Your instructions
What you give back must match the records below exactly, apart from the pictures, which are omitted.

☆ ☆ ☆ ☆

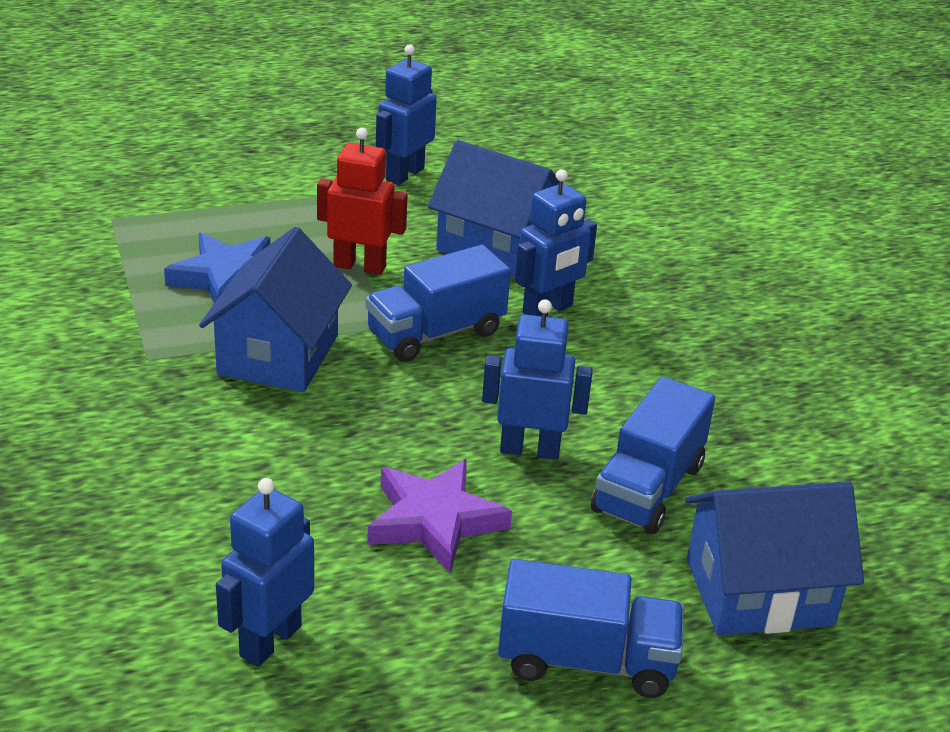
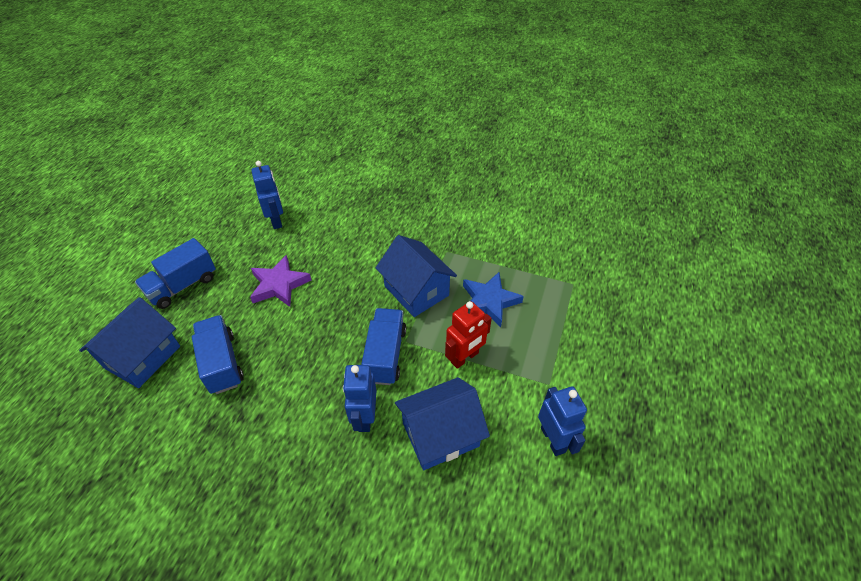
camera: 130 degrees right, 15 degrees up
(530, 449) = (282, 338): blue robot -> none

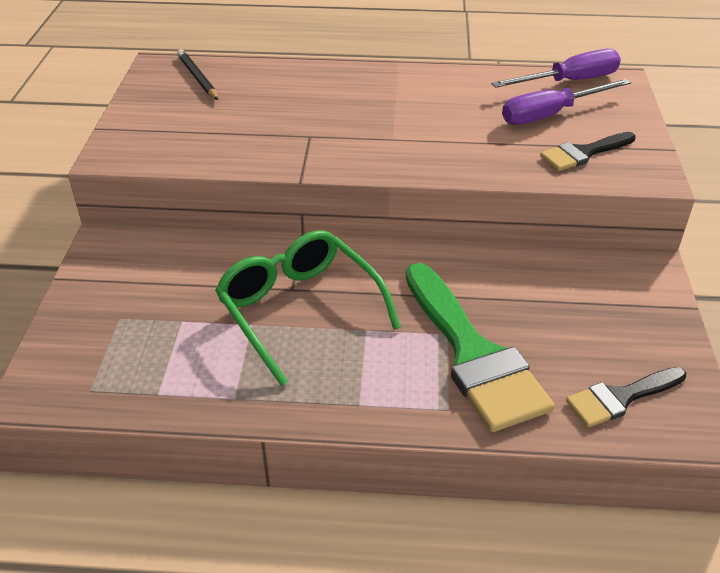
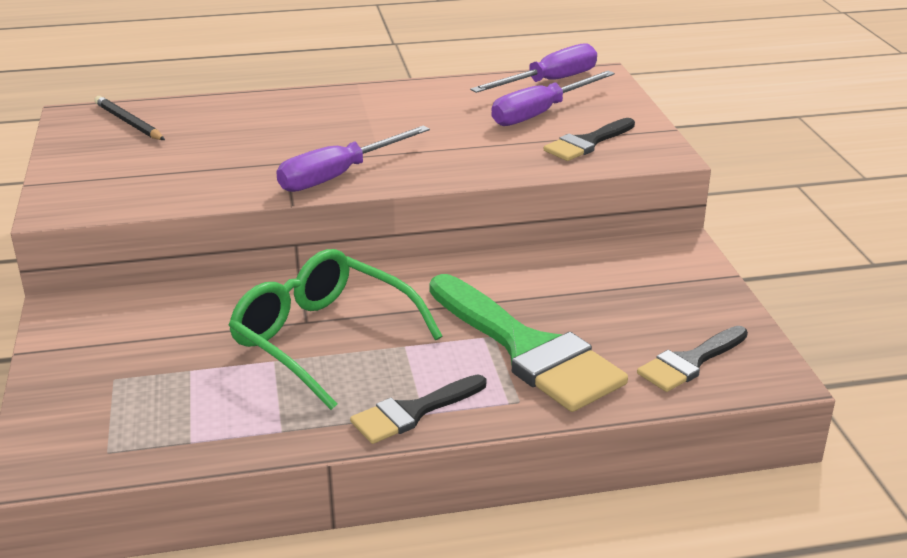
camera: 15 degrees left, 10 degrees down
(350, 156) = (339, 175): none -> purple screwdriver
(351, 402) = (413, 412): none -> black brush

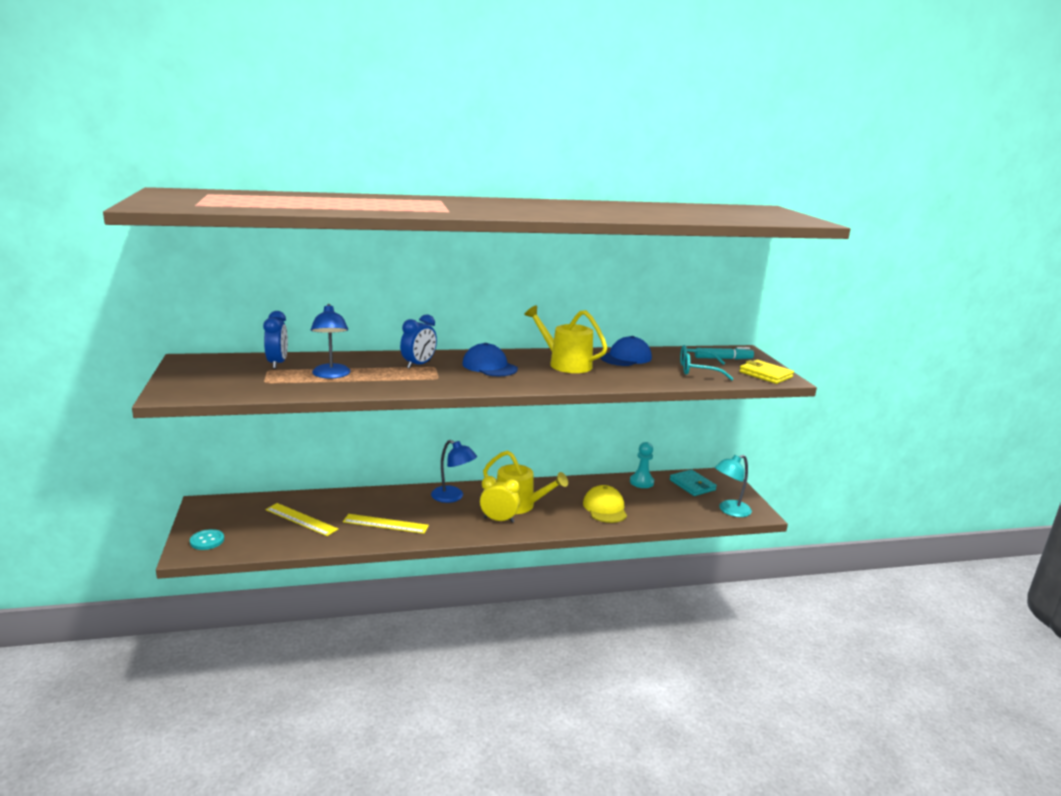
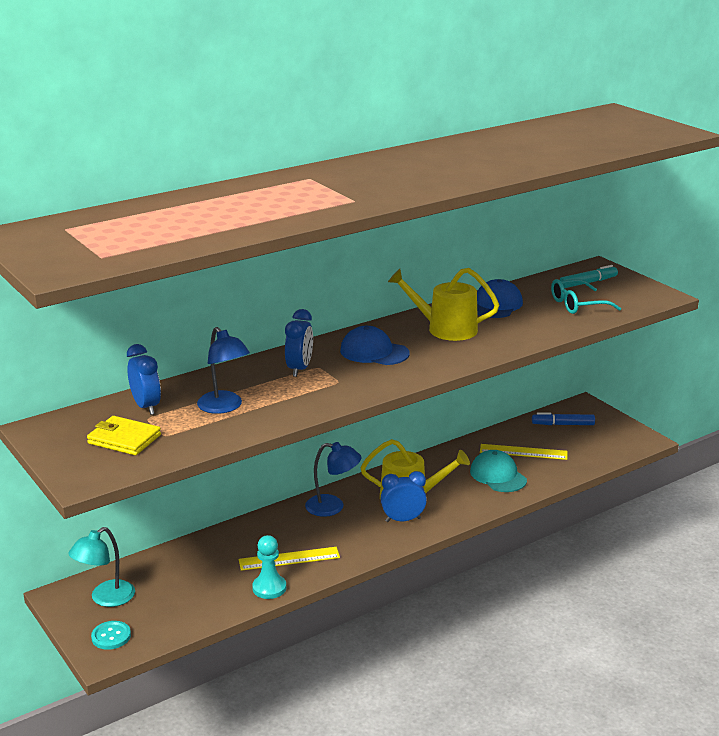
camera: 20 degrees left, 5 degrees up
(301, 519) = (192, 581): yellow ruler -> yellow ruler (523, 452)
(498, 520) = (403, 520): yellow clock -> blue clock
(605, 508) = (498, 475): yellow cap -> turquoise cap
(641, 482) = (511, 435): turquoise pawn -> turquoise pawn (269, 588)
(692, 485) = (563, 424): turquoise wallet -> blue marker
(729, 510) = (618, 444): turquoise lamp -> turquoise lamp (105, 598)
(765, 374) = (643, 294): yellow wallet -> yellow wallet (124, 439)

☆ ☆ ☆ ☆

Expected output
camera: 130 degrees right, 15 degrees up
(530, 449) = (282, 338): blue robot -> none

camera: 15 degrees left, 10 degrees down
(350, 156) = (339, 175): none -> purple screwdriver
(351, 402) = (413, 412): none -> black brush

camera: 20 degrees left, 5 degrees up
(301, 519) = (192, 581): yellow ruler -> yellow ruler (523, 452)
(498, 520) = (403, 520): yellow clock -> blue clock
(605, 508) = (498, 475): yellow cap -> turquoise cap
(641, 482) = (511, 435): turquoise pawn -> turquoise pawn (269, 588)
(692, 485) = (563, 424): turquoise wallet -> blue marker
(729, 510) = (618, 444): turquoise lamp -> turquoise lamp (105, 598)
(765, 374) = (643, 294): yellow wallet -> yellow wallet (124, 439)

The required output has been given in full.